# YOUR OBJECTIVE
Repeat every record exactly as written.

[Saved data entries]
________
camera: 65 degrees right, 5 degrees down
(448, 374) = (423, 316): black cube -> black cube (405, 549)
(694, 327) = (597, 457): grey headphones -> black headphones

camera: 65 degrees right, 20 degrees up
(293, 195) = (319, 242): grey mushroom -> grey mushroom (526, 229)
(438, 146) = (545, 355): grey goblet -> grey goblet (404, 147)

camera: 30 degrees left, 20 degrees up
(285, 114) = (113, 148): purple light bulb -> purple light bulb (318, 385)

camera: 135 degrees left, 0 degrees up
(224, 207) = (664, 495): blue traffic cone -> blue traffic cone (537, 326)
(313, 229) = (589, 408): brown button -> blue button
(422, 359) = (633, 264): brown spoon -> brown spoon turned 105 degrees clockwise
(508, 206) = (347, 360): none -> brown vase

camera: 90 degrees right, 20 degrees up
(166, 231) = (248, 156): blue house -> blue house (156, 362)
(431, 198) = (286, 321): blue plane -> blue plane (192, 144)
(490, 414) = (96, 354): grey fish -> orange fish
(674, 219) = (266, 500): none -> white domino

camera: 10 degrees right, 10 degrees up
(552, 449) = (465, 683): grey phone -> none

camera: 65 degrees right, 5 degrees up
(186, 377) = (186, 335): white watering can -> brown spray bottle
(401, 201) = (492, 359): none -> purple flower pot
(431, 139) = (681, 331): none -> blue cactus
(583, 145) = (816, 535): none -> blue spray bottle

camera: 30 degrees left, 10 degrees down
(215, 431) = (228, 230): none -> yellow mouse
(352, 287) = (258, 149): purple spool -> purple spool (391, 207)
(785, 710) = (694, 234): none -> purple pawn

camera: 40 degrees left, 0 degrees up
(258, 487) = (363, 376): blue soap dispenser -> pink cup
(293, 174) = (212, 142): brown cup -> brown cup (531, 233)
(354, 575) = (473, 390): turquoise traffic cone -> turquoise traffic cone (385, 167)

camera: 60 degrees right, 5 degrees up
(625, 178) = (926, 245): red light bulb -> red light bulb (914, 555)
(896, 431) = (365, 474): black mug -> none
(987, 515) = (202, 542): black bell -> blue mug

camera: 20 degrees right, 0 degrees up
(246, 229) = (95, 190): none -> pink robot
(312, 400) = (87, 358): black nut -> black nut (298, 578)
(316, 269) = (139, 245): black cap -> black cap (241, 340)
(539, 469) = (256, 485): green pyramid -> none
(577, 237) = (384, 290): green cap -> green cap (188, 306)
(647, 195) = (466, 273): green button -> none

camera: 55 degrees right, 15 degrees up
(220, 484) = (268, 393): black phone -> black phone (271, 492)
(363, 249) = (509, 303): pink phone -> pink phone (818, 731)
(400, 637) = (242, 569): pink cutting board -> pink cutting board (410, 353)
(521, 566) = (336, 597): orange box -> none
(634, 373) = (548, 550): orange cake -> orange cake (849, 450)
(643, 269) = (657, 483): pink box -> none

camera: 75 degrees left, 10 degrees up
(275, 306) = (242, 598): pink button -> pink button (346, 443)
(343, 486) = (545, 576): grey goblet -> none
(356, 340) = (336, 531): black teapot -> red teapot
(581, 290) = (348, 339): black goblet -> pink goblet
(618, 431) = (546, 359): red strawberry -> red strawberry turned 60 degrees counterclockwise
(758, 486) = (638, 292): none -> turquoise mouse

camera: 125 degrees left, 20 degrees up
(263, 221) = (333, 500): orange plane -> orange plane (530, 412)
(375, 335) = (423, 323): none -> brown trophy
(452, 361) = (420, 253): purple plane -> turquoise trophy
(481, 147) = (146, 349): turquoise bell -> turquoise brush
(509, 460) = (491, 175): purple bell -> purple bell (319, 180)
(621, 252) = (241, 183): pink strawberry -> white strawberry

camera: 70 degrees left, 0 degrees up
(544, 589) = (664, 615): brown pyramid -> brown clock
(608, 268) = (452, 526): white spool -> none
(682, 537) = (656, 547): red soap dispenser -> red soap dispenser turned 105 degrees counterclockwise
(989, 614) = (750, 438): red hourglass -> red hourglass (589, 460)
________
# THE COMPLETED TASK
camera: 65 degrees right, 5 degrees down
(448, 374) = (423, 316): black cube -> black cube (405, 549)
(694, 327) = (597, 457): grey headphones -> black headphones

camera: 65 degrees right, 20 degrees up
(293, 195) = (319, 242): grey mushroom -> grey mushroom (526, 229)
(438, 146) = (545, 355): grey goblet -> grey goblet (404, 147)

camera: 30 degrees left, 20 degrees up
(285, 114) = (113, 148): purple light bulb -> purple light bulb (318, 385)

camera: 135 degrees left, 0 degrees up
(224, 207) = (664, 495): blue traffic cone -> blue traffic cone (537, 326)
(313, 229) = (589, 408): brown button -> blue button
(422, 359) = (633, 264): brown spoon -> brown spoon turned 105 degrees clockwise
(508, 206) = (347, 360): none -> brown vase

camera: 90 degrees right, 20 degrees up
(166, 231) = (248, 156): blue house -> blue house (156, 362)
(431, 198) = (286, 321): blue plane -> blue plane (192, 144)
(490, 414) = (96, 354): grey fish -> orange fish
(674, 219) = (266, 500): none -> white domino

camera: 10 degrees right, 10 degrees up
(552, 449) = (465, 683): grey phone -> none

camera: 65 degrees right, 5 degrees up
(186, 377) = (186, 335): white watering can -> brown spray bottle
(401, 201) = (492, 359): none -> purple flower pot
(431, 139) = (681, 331): none -> blue cactus
(583, 145) = (816, 535): none -> blue spray bottle

camera: 30 degrees left, 10 degrees down
(215, 431) = (228, 230): none -> yellow mouse
(352, 287) = (258, 149): purple spool -> purple spool (391, 207)
(785, 710) = (694, 234): none -> purple pawn

camera: 40 degrees left, 0 degrees up
(258, 487) = (363, 376): blue soap dispenser -> pink cup
(293, 174) = (212, 142): brown cup -> brown cup (531, 233)
(354, 575) = (473, 390): turquoise traffic cone -> turquoise traffic cone (385, 167)

camera: 60 degrees right, 5 degrees up
(625, 178) = (926, 245): red light bulb -> red light bulb (914, 555)
(896, 431) = (365, 474): black mug -> none
(987, 515) = (202, 542): black bell -> blue mug

camera: 20 degrees right, 0 degrees up
(246, 229) = (95, 190): none -> pink robot
(312, 400) = (87, 358): black nut -> black nut (298, 578)
(316, 269) = (139, 245): black cap -> black cap (241, 340)
(539, 469) = (256, 485): green pyramid -> none
(577, 237) = (384, 290): green cap -> green cap (188, 306)
(647, 195) = (466, 273): green button -> none

camera: 55 degrees right, 15 degrees up
(220, 484) = (268, 393): black phone -> black phone (271, 492)
(363, 249) = (509, 303): pink phone -> pink phone (818, 731)
(400, 637) = (242, 569): pink cutting board -> pink cutting board (410, 353)
(521, 566) = (336, 597): orange box -> none
(634, 373) = (548, 550): orange cake -> orange cake (849, 450)
(643, 269) = (657, 483): pink box -> none

camera: 75 degrees left, 10 degrees up
(275, 306) = (242, 598): pink button -> pink button (346, 443)
(343, 486) = (545, 576): grey goblet -> none
(356, 340) = (336, 531): black teapot -> red teapot
(581, 290) = (348, 339): black goblet -> pink goblet
(618, 431) = (546, 359): red strawberry -> red strawberry turned 60 degrees counterclockwise
(758, 486) = (638, 292): none -> turquoise mouse

camera: 125 degrees left, 20 degrees up
(263, 221) = (333, 500): orange plane -> orange plane (530, 412)
(375, 335) = (423, 323): none -> brown trophy
(452, 361) = (420, 253): purple plane -> turquoise trophy
(481, 147) = (146, 349): turquoise bell -> turquoise brush
(509, 460) = (491, 175): purple bell -> purple bell (319, 180)
(621, 252) = (241, 183): pink strawberry -> white strawberry

camera: 70 degrees left, 0 degrees up
(544, 589) = (664, 615): brown pyramid -> brown clock
(608, 268) = (452, 526): white spool -> none
(682, 537) = (656, 547): red soap dispenser -> red soap dispenser turned 105 degrees counterclockwise
(989, 614) = (750, 438): red hourglass -> red hourglass (589, 460)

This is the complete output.